══ DATASET

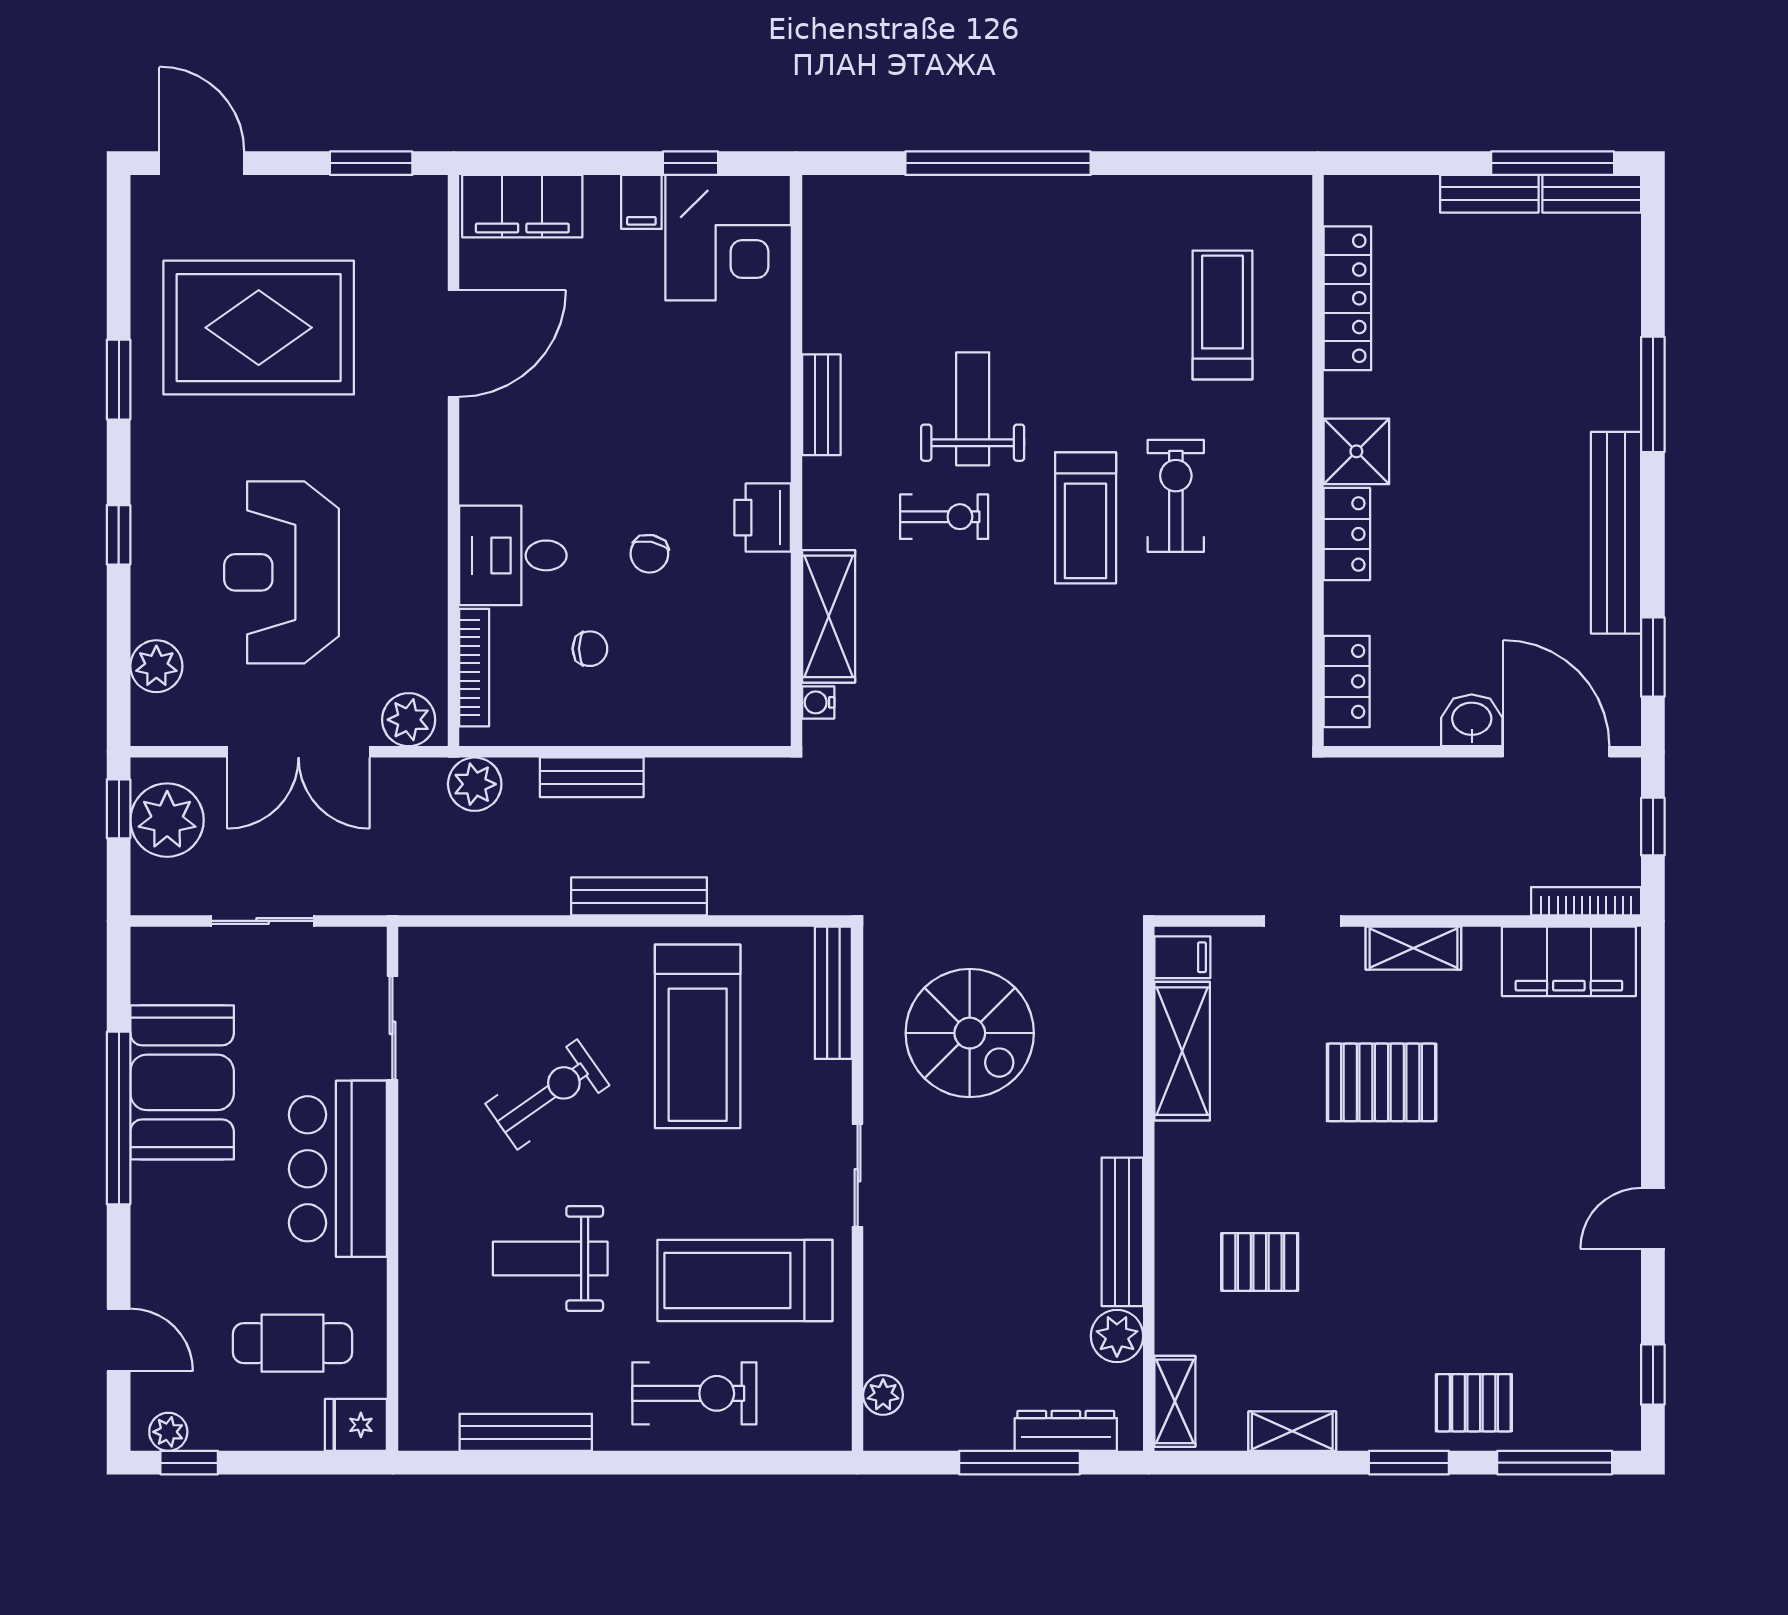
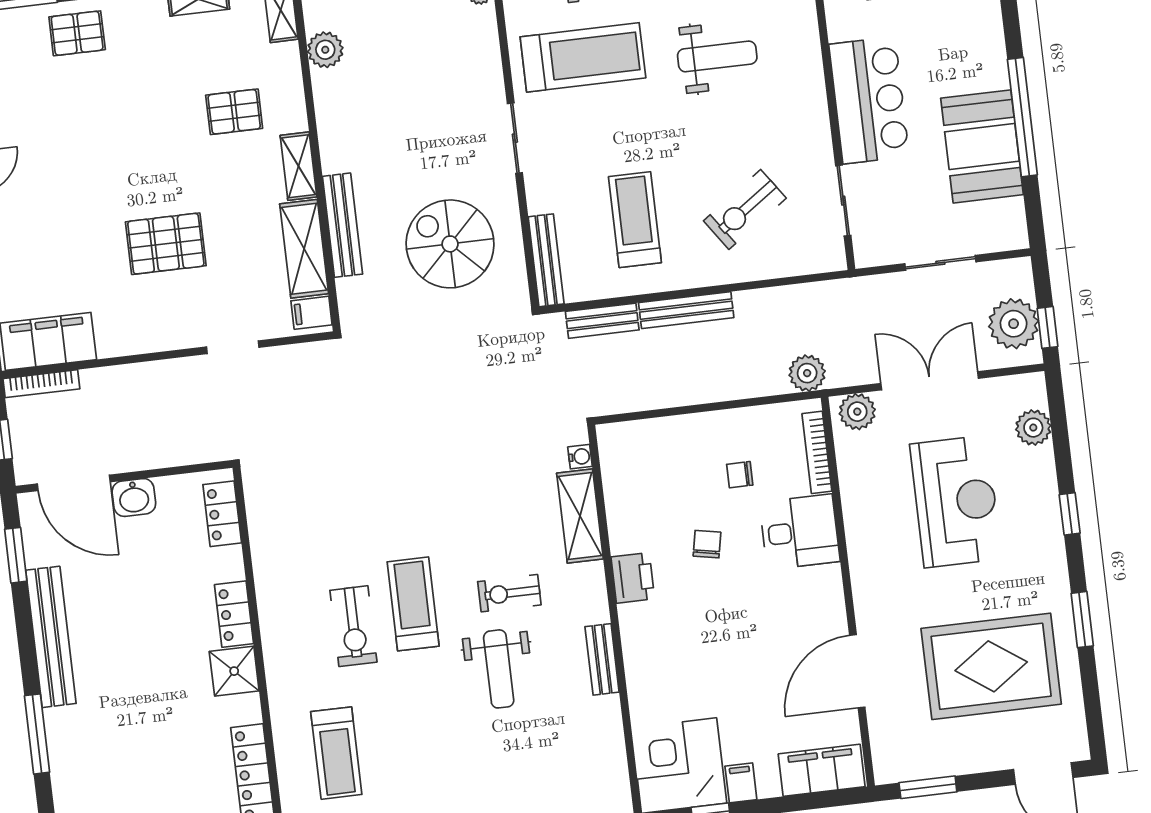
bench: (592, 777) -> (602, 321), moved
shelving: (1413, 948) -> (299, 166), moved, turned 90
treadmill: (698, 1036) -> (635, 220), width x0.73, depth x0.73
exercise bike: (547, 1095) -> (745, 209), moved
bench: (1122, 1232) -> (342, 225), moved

════
══ DATASET

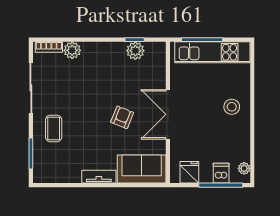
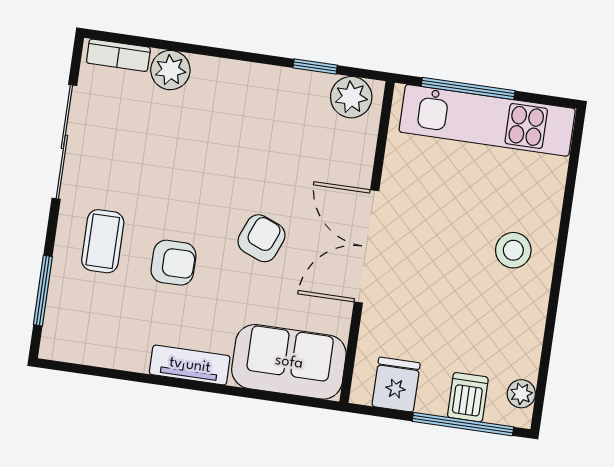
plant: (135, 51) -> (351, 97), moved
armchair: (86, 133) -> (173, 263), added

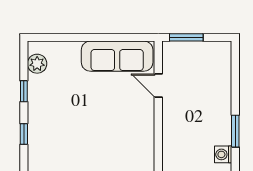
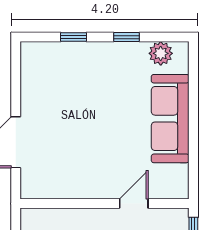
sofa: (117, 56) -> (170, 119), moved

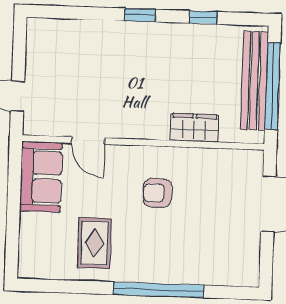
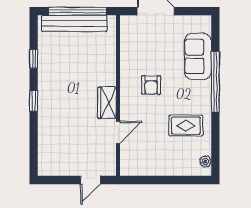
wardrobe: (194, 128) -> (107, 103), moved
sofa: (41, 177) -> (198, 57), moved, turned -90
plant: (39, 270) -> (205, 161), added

════
══ DATASET

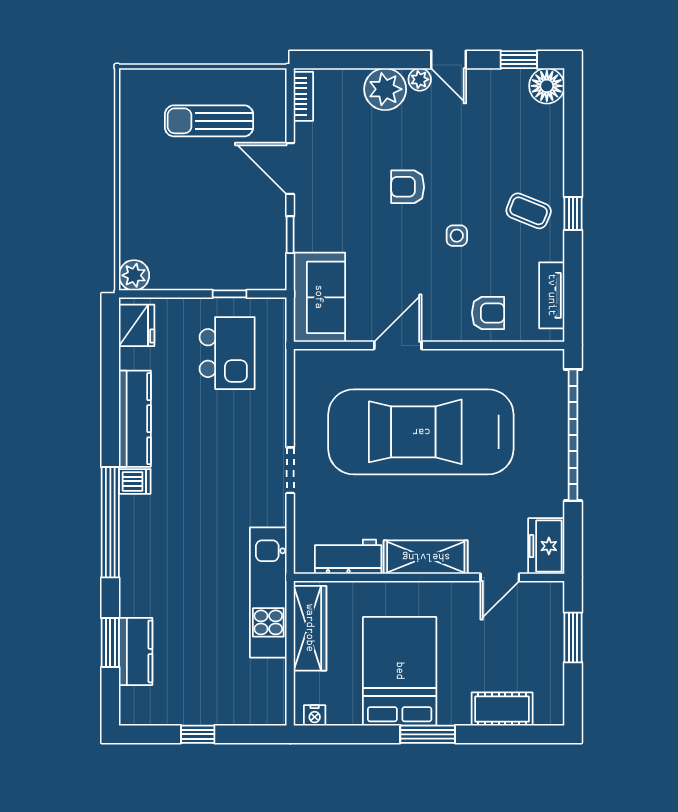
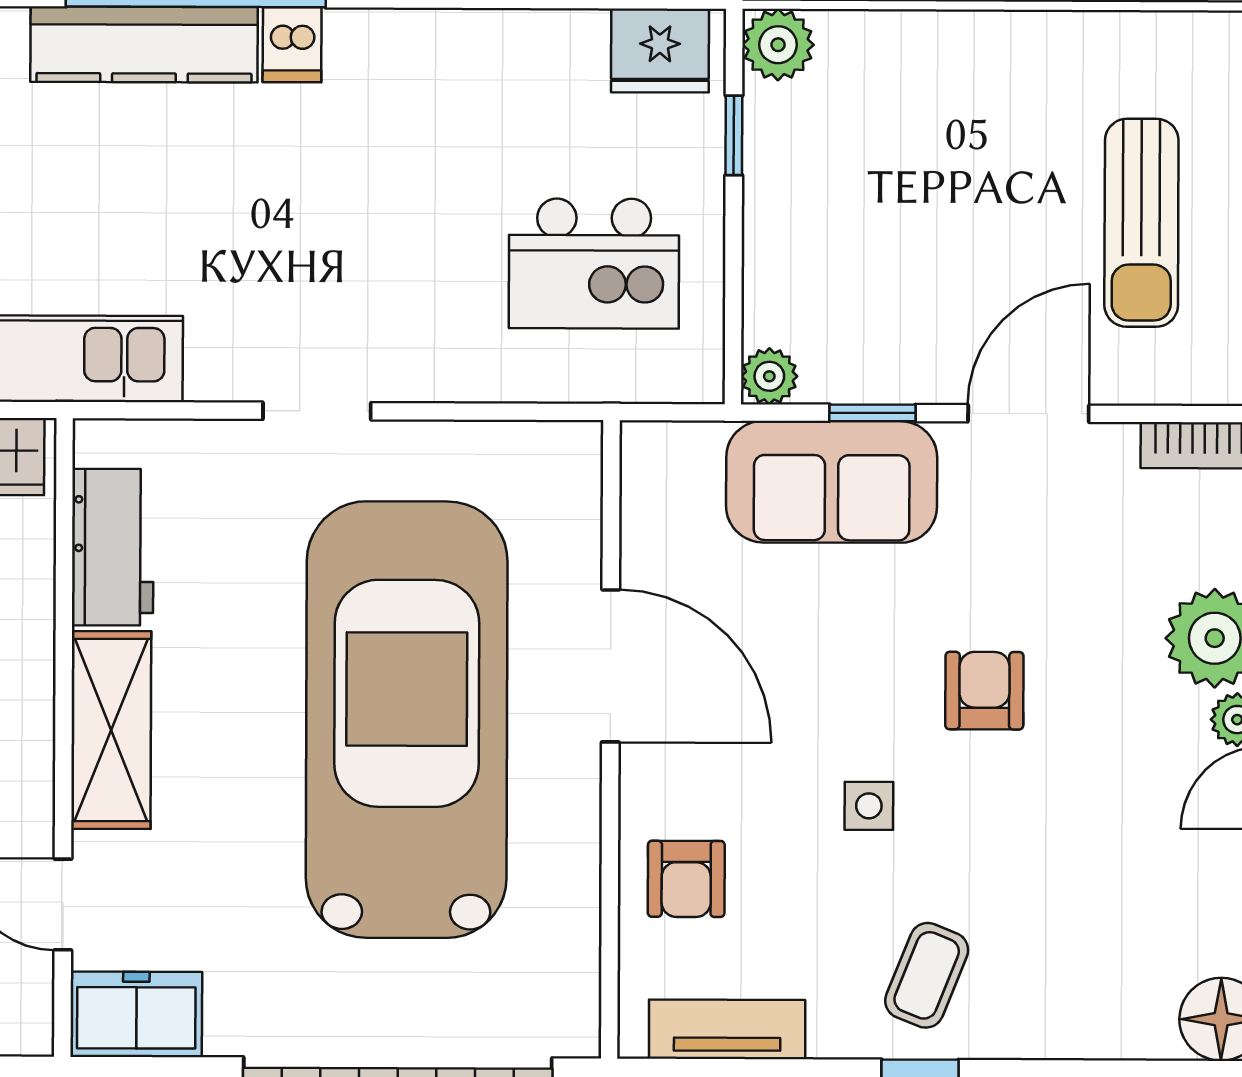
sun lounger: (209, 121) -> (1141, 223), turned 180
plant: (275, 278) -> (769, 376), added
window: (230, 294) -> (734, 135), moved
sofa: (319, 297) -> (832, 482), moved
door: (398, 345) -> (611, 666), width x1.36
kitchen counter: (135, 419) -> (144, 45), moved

════

■ REQUIREMENT
If a line in the entries holds the string "sofa", copy it.

■ EXPECTED ANSWER
sofa: (117, 56) -> (170, 119), moved
sofa: (41, 177) -> (198, 57), moved, turned -90
sofa: (319, 297) -> (832, 482), moved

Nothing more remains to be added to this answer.